Segment Start: Exercise inputs

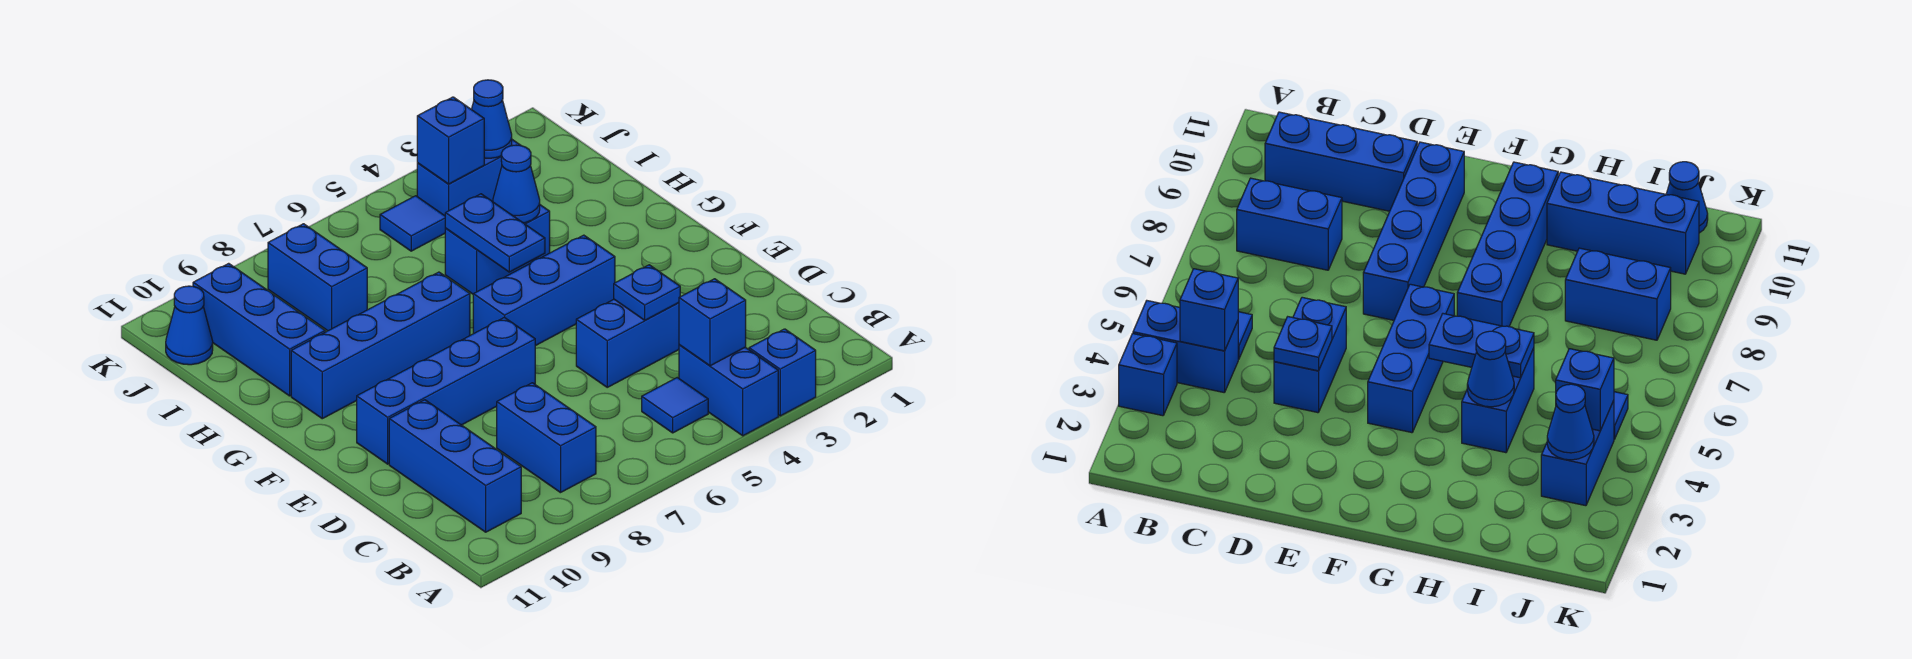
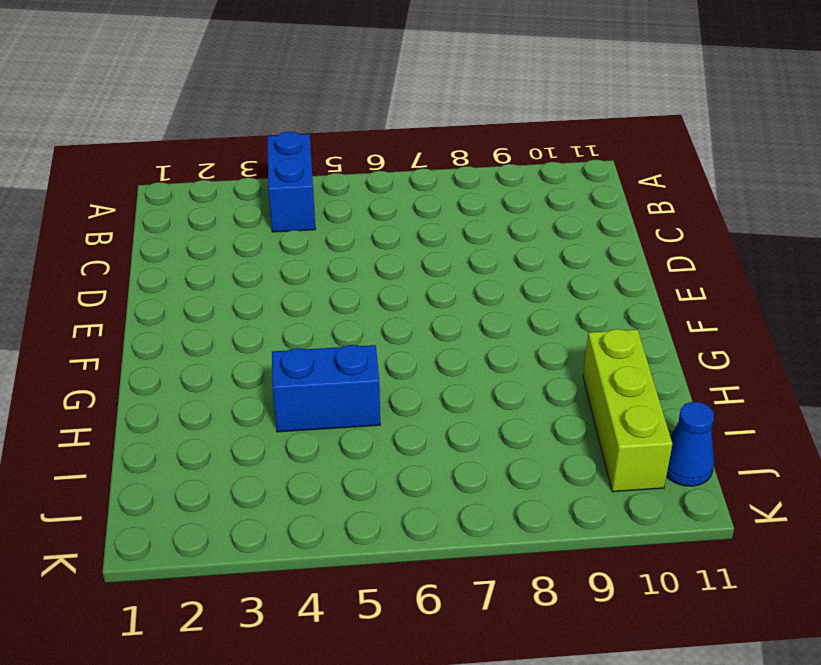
lime brick H10:J10 level 1 -> blue brick H10:J10 level 1
none -> blue brick A3 level 1
none -> blue tile B5 level 1
none -> blue brick B8:C8 level 1

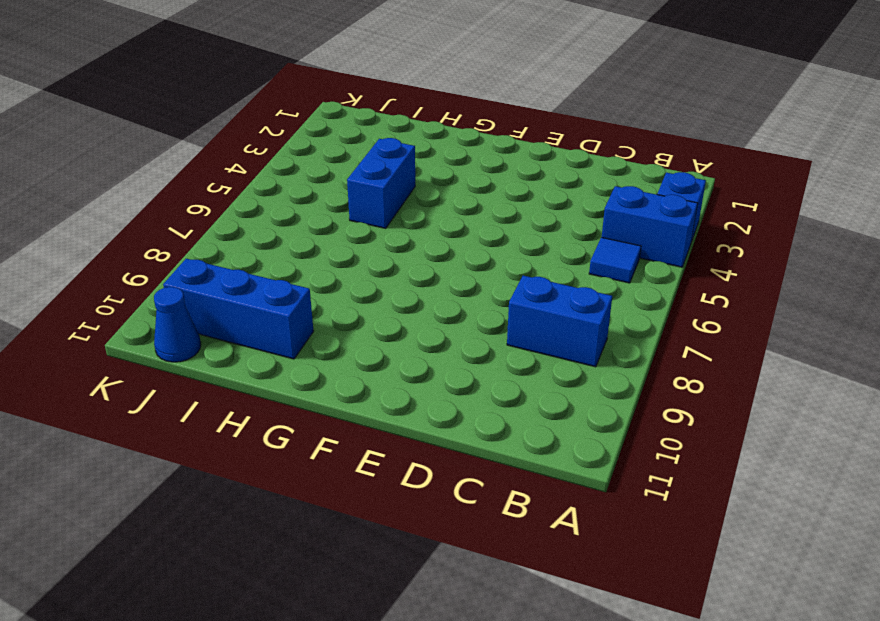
none -> blue brick B10:D10 level 1
none -> blue brick D4:D5 level 1
none -> blue brick E7:E10 level 1

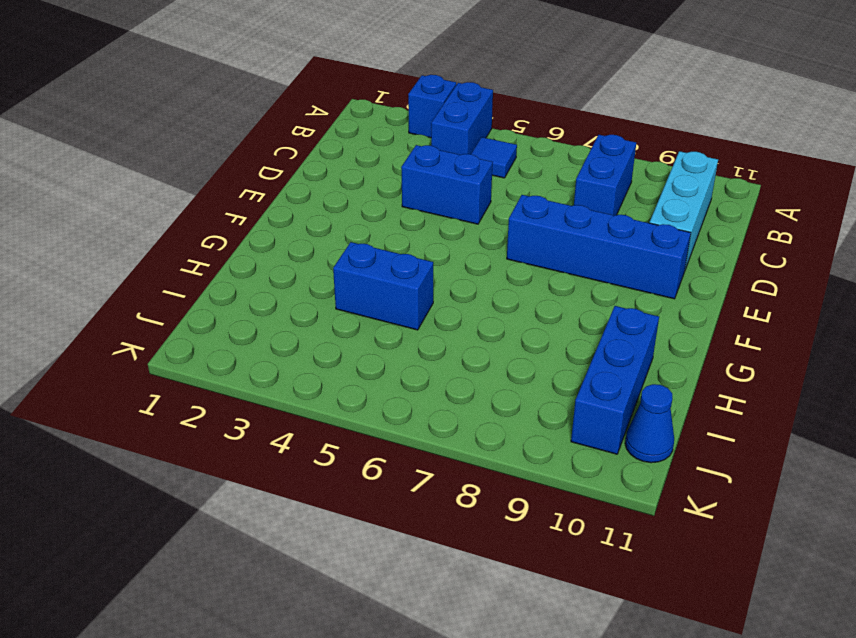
cyan brick B10:D10 level 1 -> blue brick B10:D10 level 1
none -> blue brick F4:F6 level 1
none -> blue brick G7:G10 level 1
none -> blue brick I8:J8 level 1

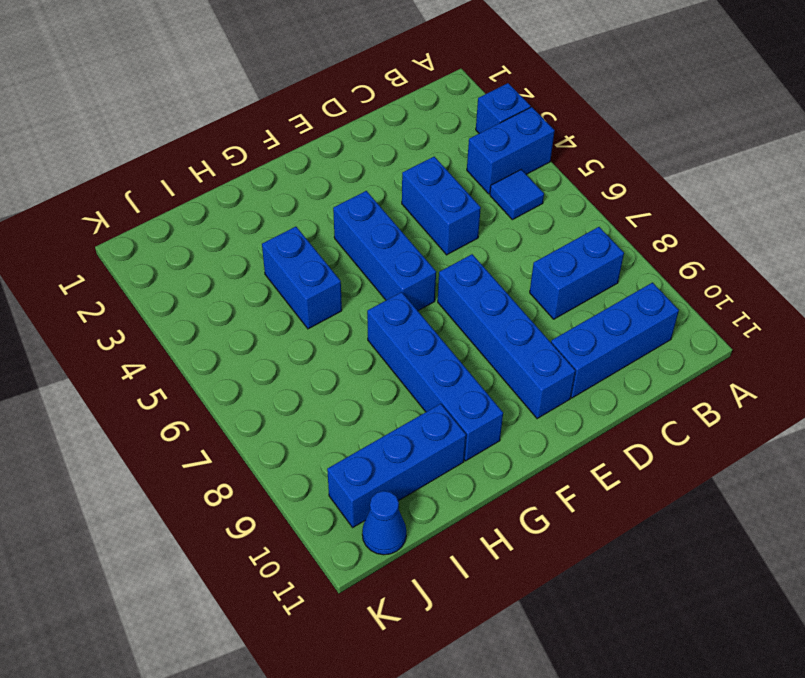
none -> blue brick I8:J8 level 1
none -> blue brick J3:J4 level 1
none -> blue tile J5 level 1

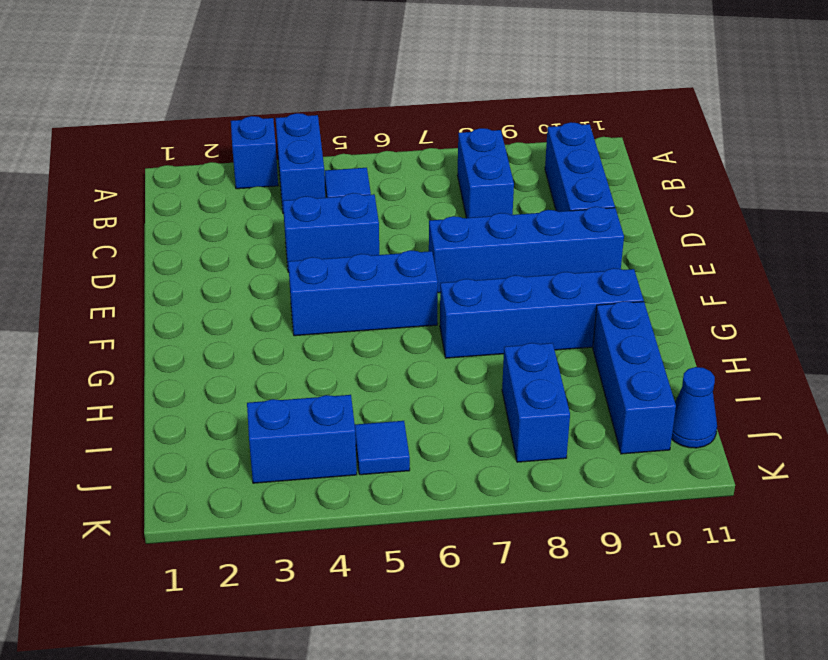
none -> blue brick H4:H5 level 1
none -> blue brick B4 level 2
none -> blue plate D4 level 2

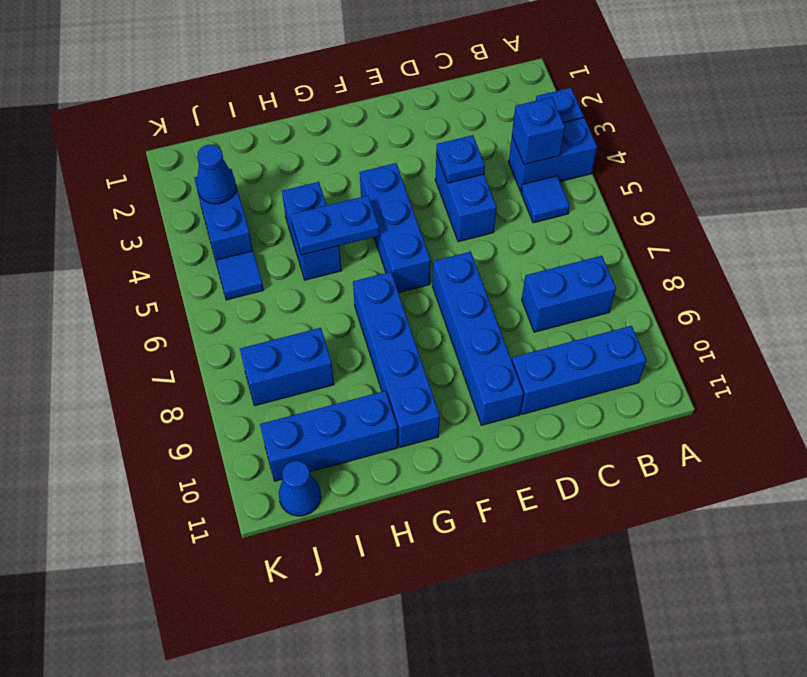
none -> blue cone H4 level 2
none -> blue brick J4 level 2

Segment End: Exercise inputs

• What you are asked to do
The response should be the lines from the one containing "none -> blue brick H4:H5 level 1" through the final line of the records, reproduced exactly and with every picture left out.

• Answer
none -> blue brick H4:H5 level 1
none -> blue brick B4 level 2
none -> blue plate D4 level 2

none -> blue cone H4 level 2
none -> blue brick J4 level 2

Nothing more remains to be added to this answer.